* **About this exercise**:
Below are the entries; return every line among them that holds the word "bear".

* **Data for the task**:
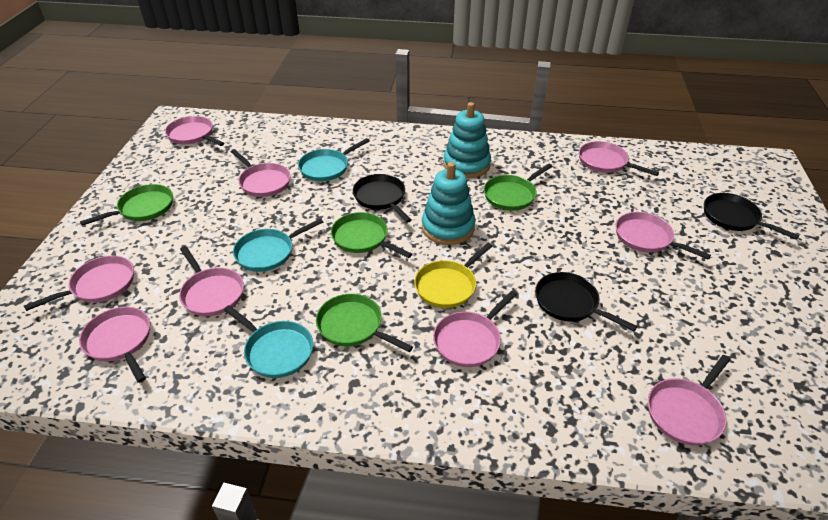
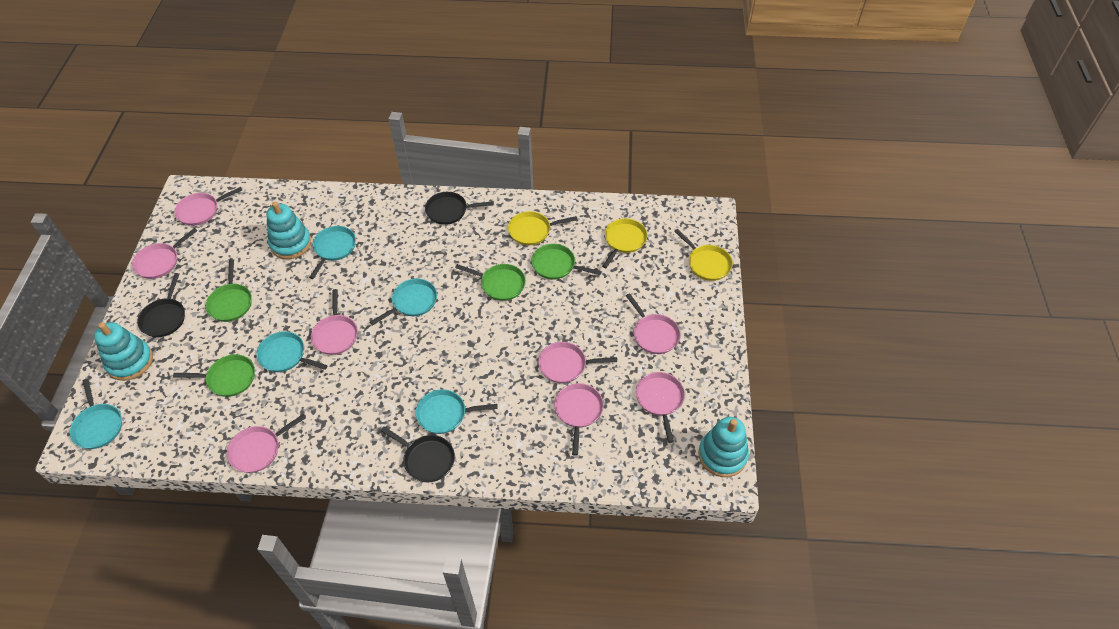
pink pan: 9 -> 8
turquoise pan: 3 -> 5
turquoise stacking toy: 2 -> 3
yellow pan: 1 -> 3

---

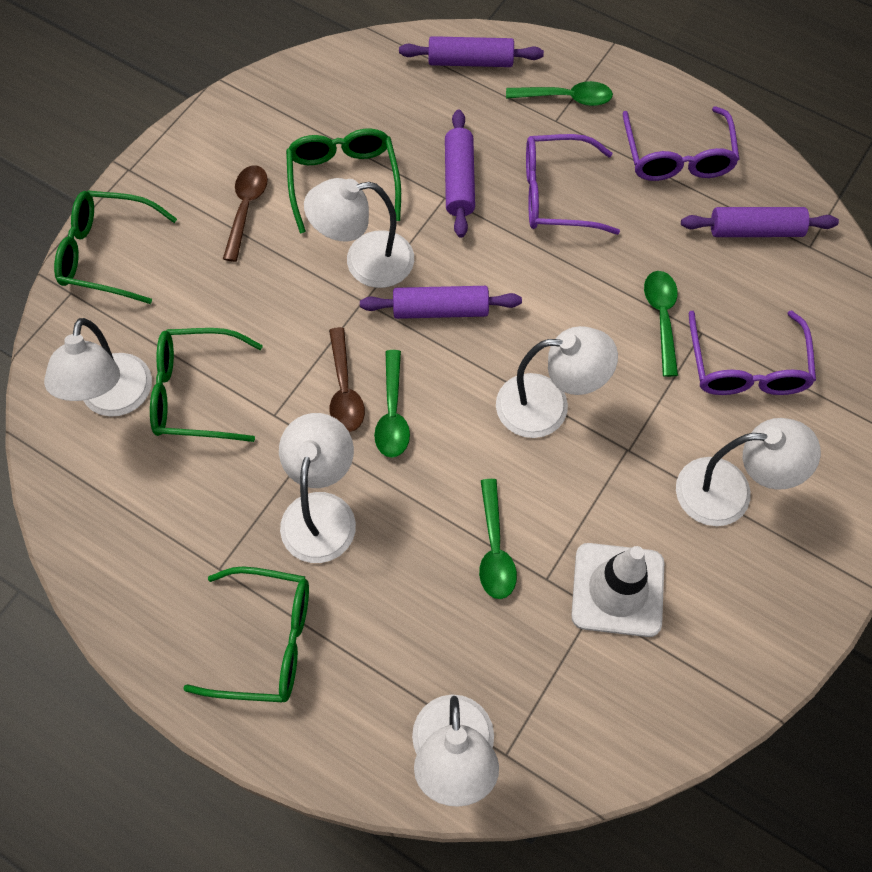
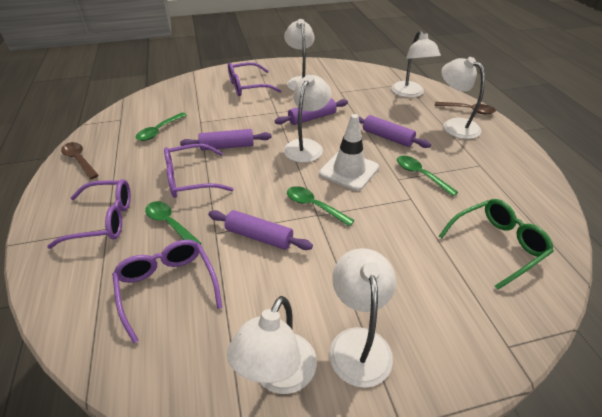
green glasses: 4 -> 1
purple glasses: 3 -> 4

==

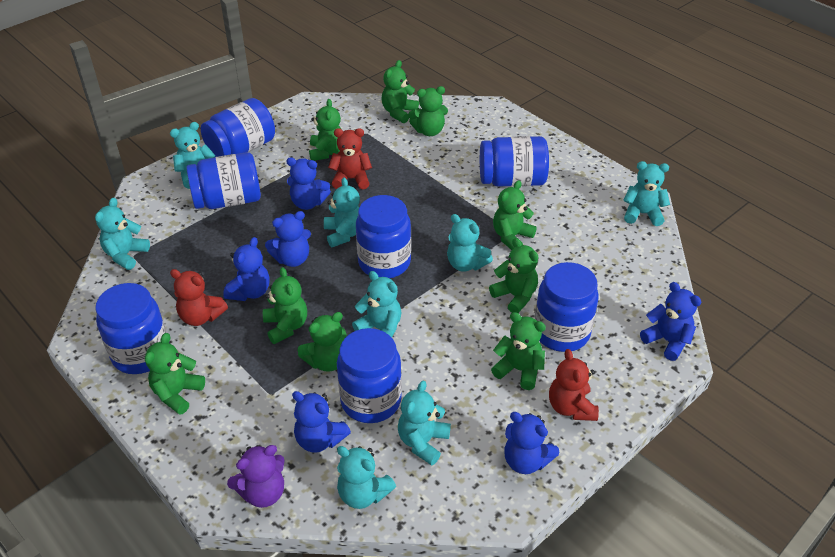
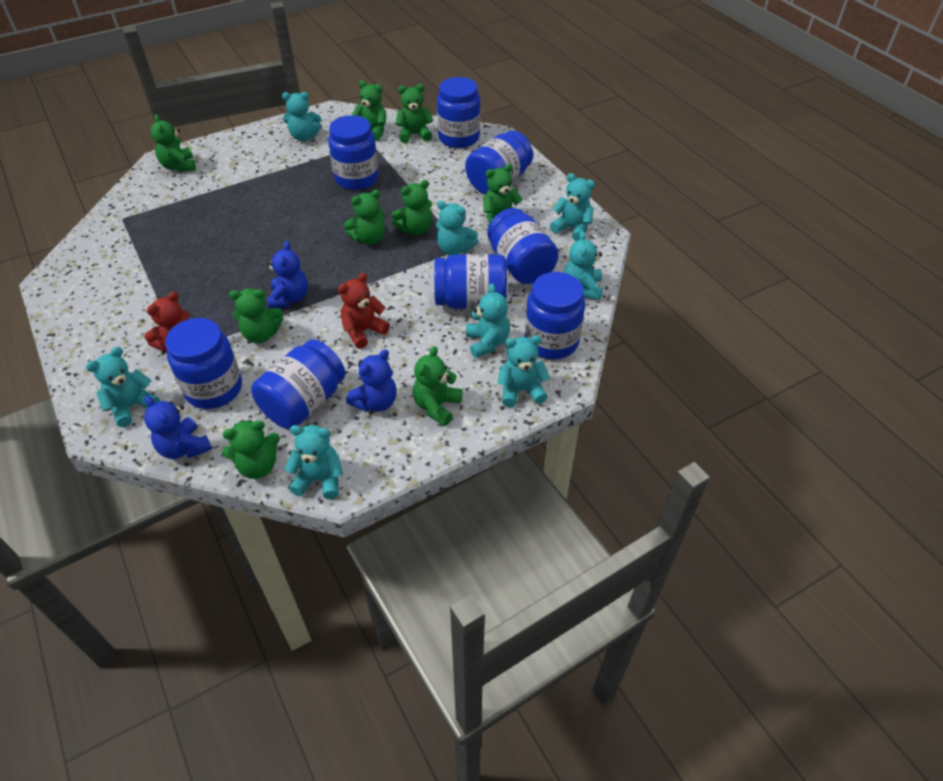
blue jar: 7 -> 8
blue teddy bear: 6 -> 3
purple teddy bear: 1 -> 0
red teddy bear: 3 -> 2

* **Expected answer**:
blue teddy bear: 6 -> 3
purple teddy bear: 1 -> 0
red teddy bear: 3 -> 2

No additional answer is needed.